▸ GIVEN DATA:
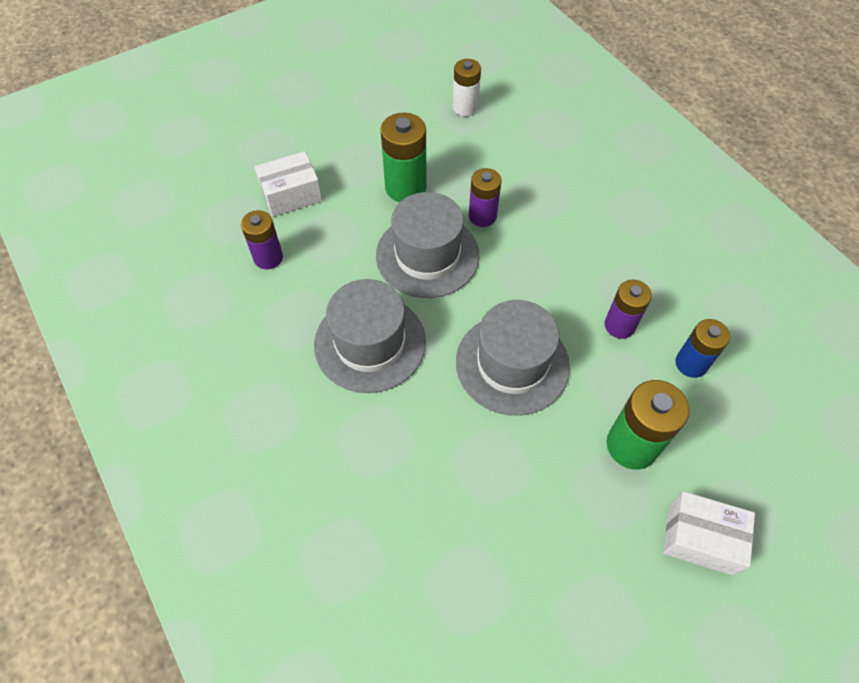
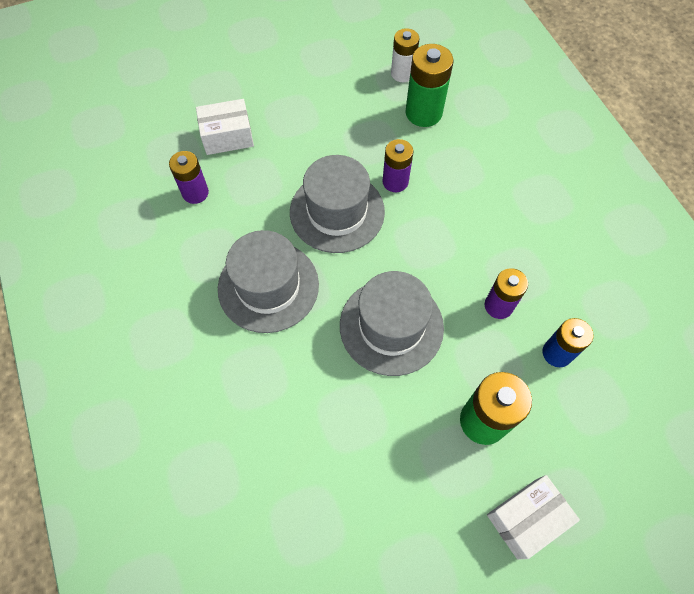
camera: 10 degrees right, 5 degrees up
(405, 187) = (331, 144): green battery -> green battery (423, 113)
(700, 538) = (526, 518): white box -> white box turned 60 degrees counterclockwise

▸ WHAT THE TASK ASKS: The data must be repeated exactly. Any pictures in it are to be left out.

▸ RESPONSE AREA:
camera: 10 degrees right, 5 degrees up
(405, 187) = (331, 144): green battery -> green battery (423, 113)
(700, 538) = (526, 518): white box -> white box turned 60 degrees counterclockwise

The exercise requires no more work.